Raw data:
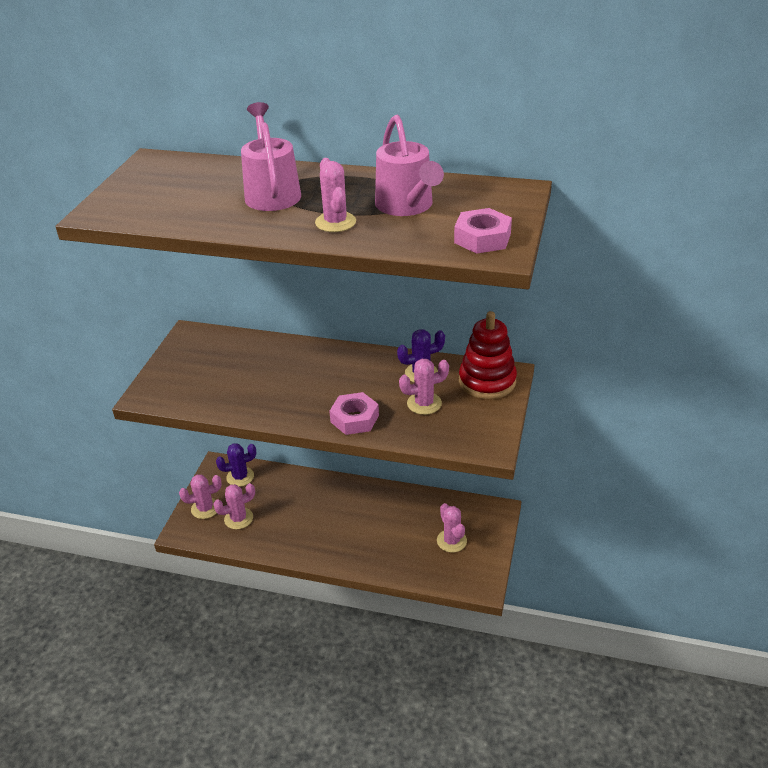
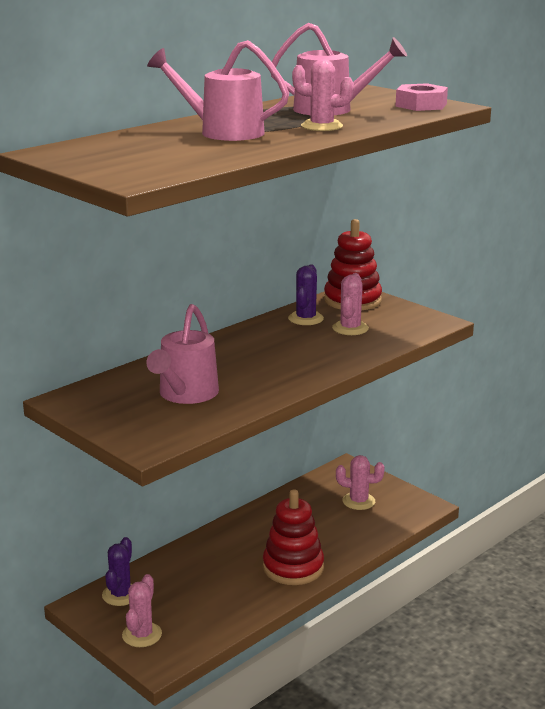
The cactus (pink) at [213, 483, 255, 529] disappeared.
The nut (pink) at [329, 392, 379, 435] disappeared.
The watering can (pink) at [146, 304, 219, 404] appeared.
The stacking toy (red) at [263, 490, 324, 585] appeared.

Problem: Look over the data above and show each line that contains "pink".

Written solution:
The cactus (pink) at [213, 483, 255, 529] disappeared.
The nut (pink) at [329, 392, 379, 435] disappeared.
The watering can (pink) at [146, 304, 219, 404] appeared.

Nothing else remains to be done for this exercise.